• **Task instructions**:
Please repeat exactly the lines from the one containing "J3 pin 1: NET5 -> GND" through the last line of the records, both included, and nothing else, leaving out any pictures.

══ Extracted entries ══

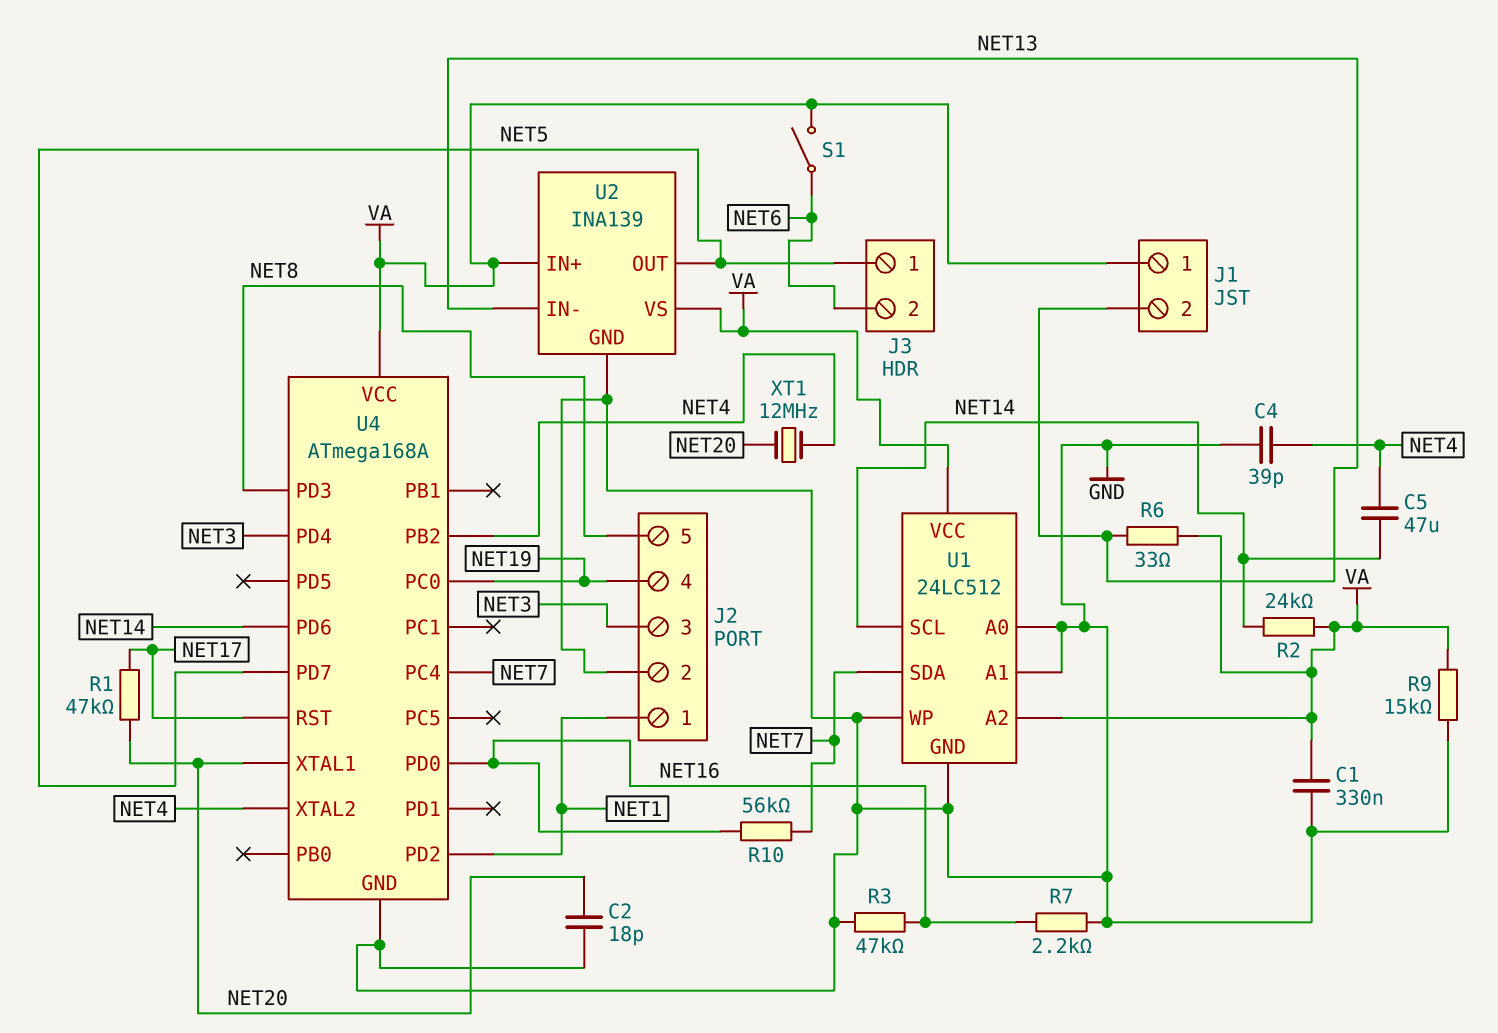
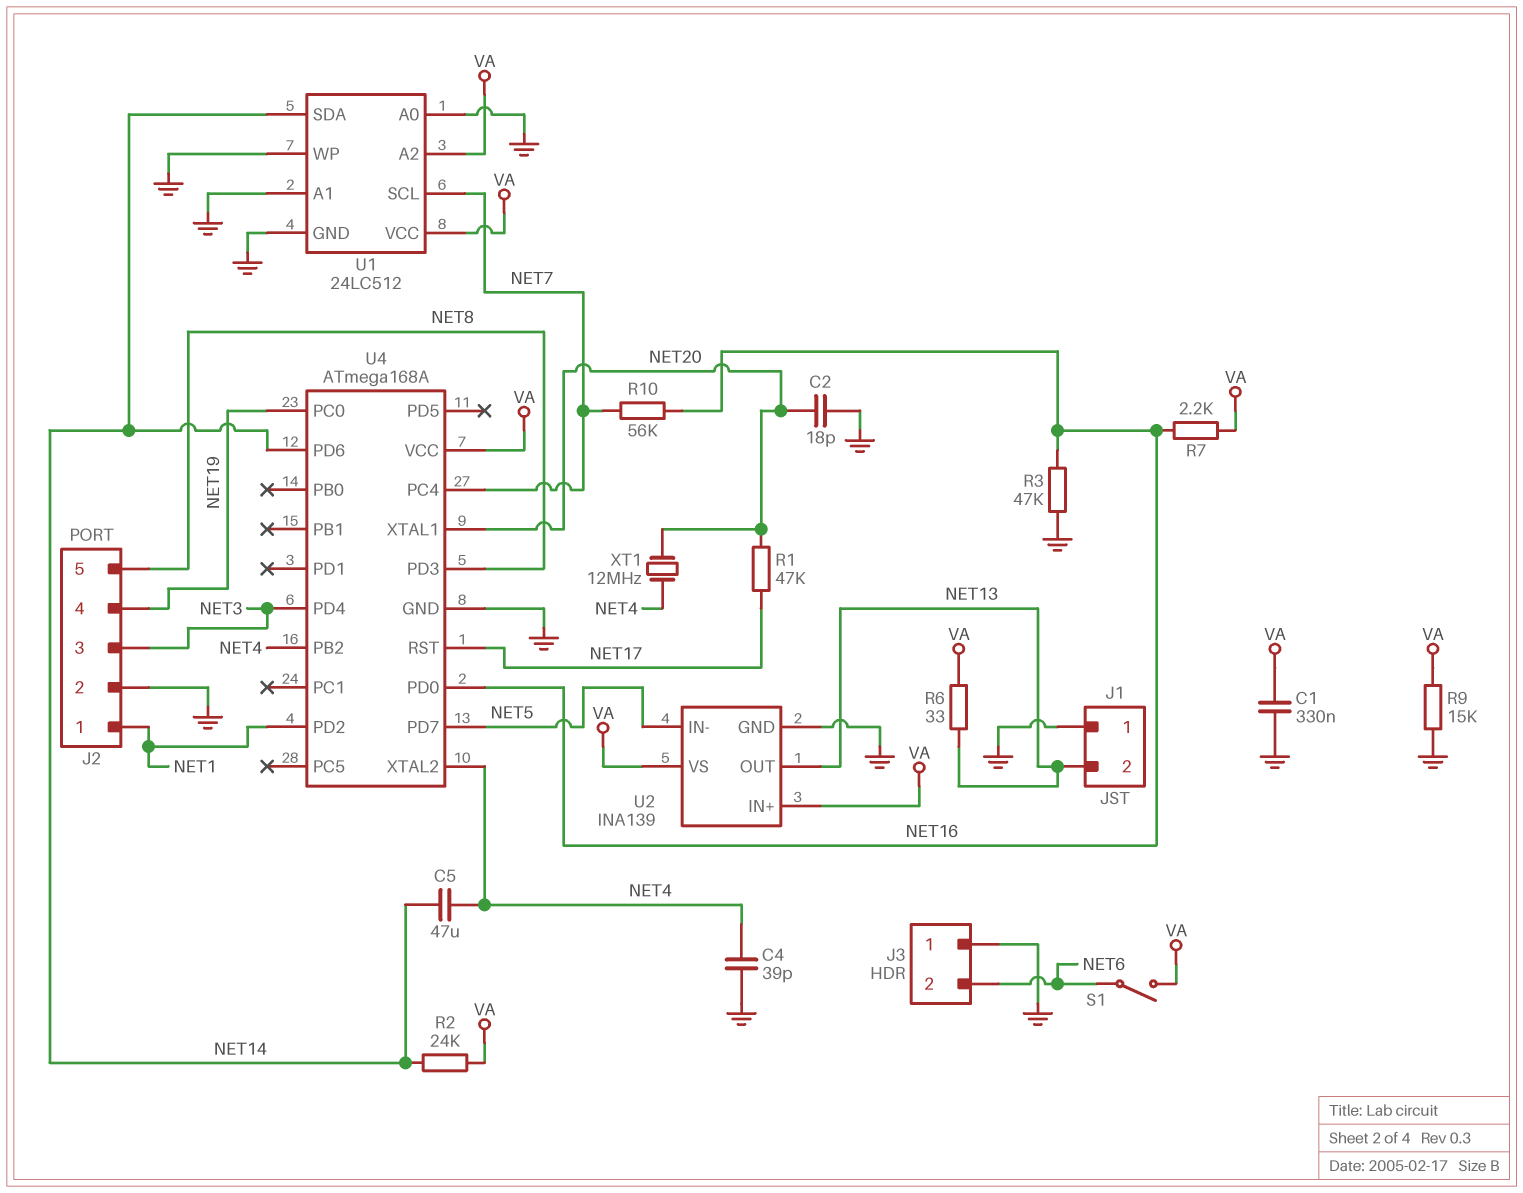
J1 pin 1: VA -> GND
J3 pin 1: NET5 -> GND
R7: 2.2k (GND, NET16) -> 2.2k (NET16, VA)
U1 pin SCL: NET14 -> NET7
U1 pin SDA: NET7 -> NET14
U2 pin IN-: NET13 -> NET5
U2 pin OUT: NET5 -> NET13

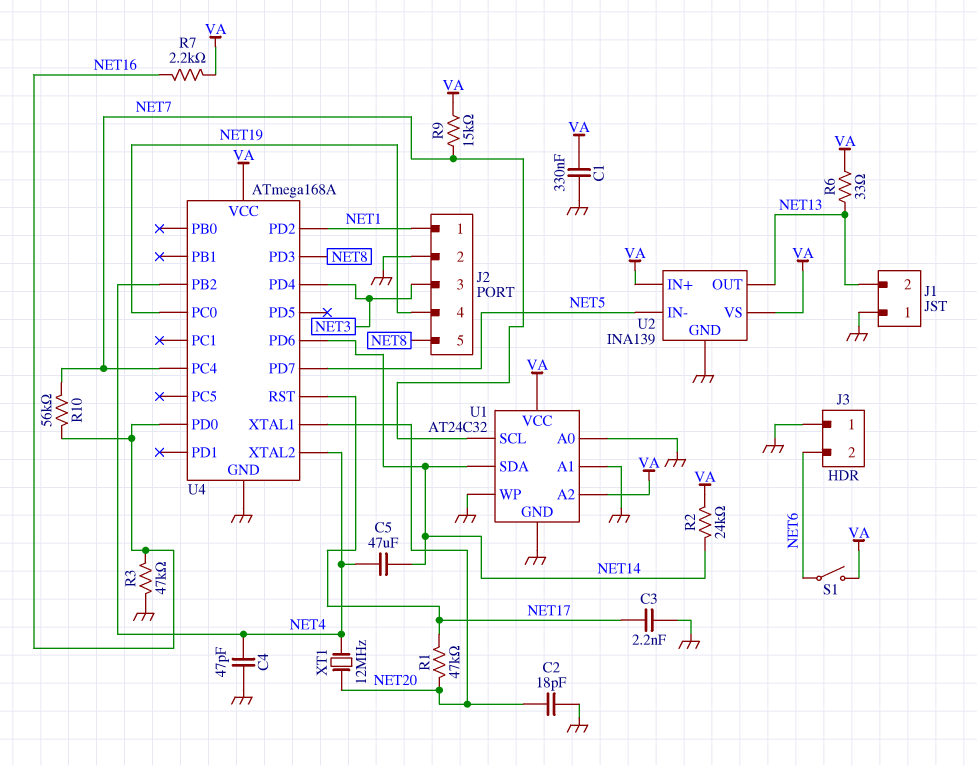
C3: none -> 2.2nF (GND, NET17)
C4: 39pF (GND, NET4) -> 47pF (GND, NET4)
R9: 15k (GND, VA) -> 15k (NET7, VA)
U1: 24LC512 -> AT24C32

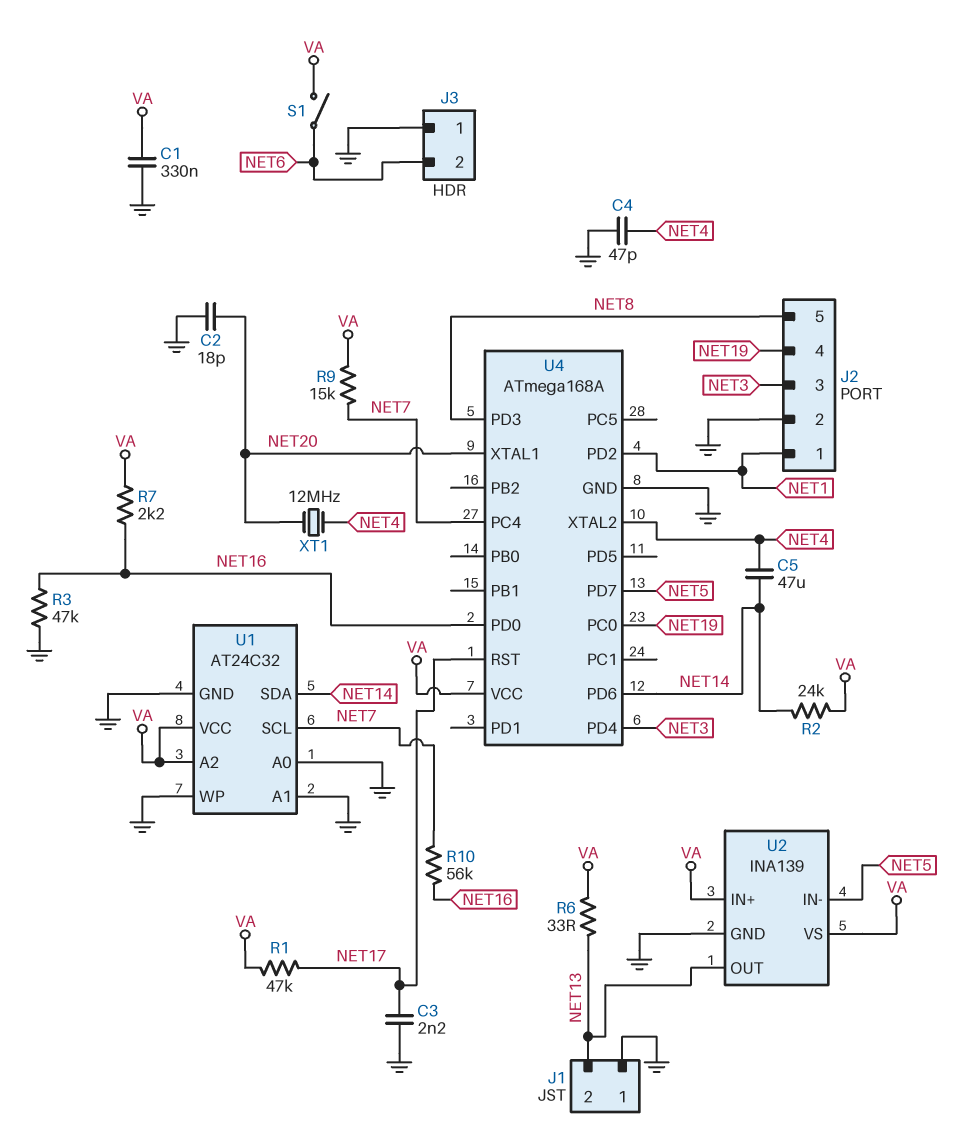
R1: 47k (NET17, NET20) -> 47k (NET17, VA)
U4 pin PB2: NET4 -> none

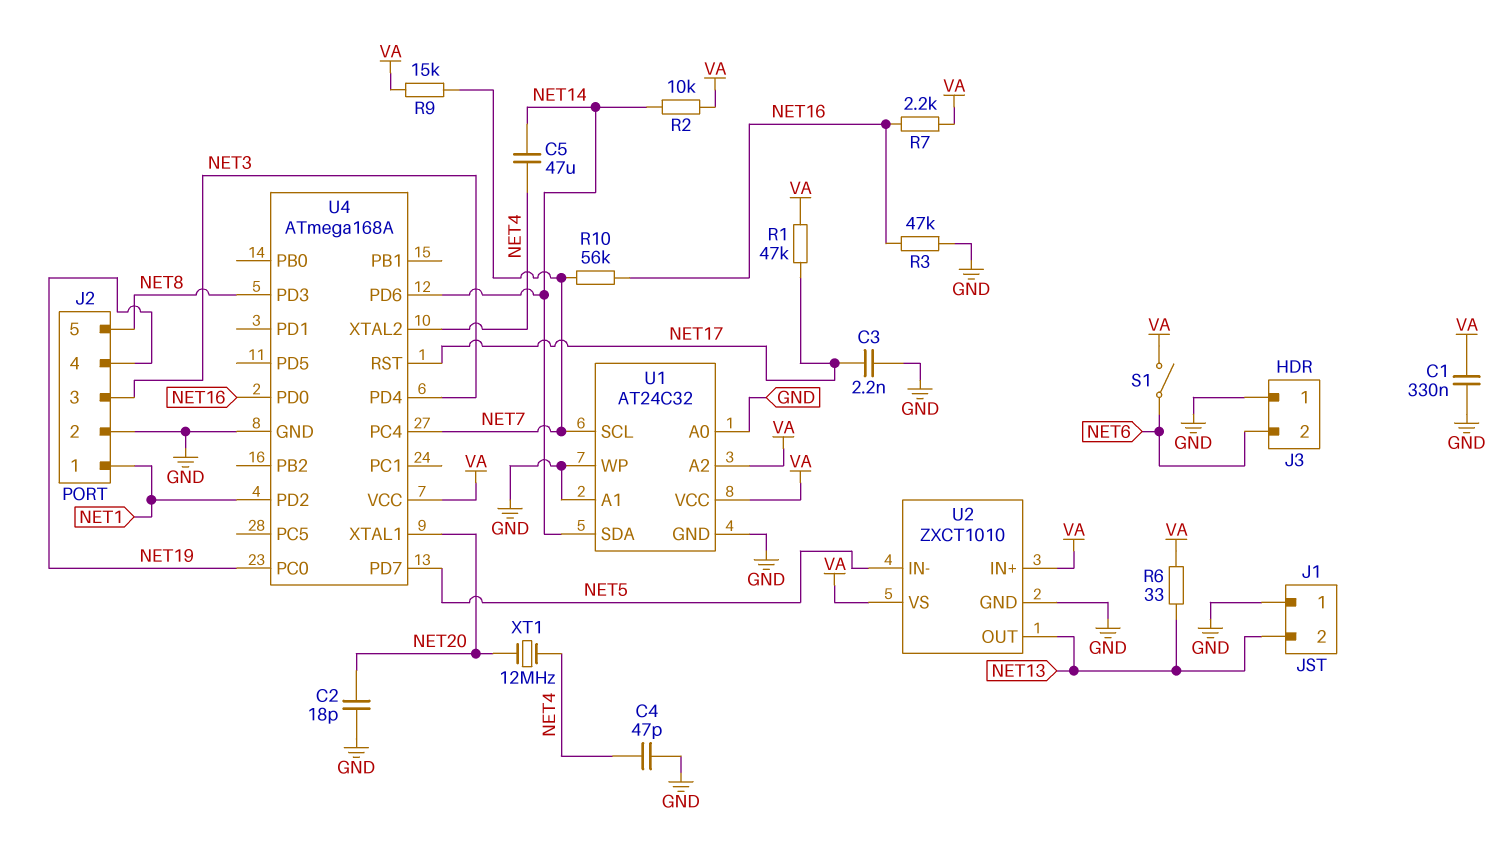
R2: 24k (NET14, VA) -> 10k (NET14, VA)
U2: INA139 -> ZXCT1010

═══

• **Written response**:
J3 pin 1: NET5 -> GND
R7: 2.2k (GND, NET16) -> 2.2k (NET16, VA)
U1 pin SCL: NET14 -> NET7
U1 pin SDA: NET7 -> NET14
U2 pin IN-: NET13 -> NET5
U2 pin OUT: NET5 -> NET13

C3: none -> 2.2nF (GND, NET17)
C4: 39pF (GND, NET4) -> 47pF (GND, NET4)
R9: 15k (GND, VA) -> 15k (NET7, VA)
U1: 24LC512 -> AT24C32

R1: 47k (NET17, NET20) -> 47k (NET17, VA)
U4 pin PB2: NET4 -> none

R2: 24k (NET14, VA) -> 10k (NET14, VA)
U2: INA139 -> ZXCT1010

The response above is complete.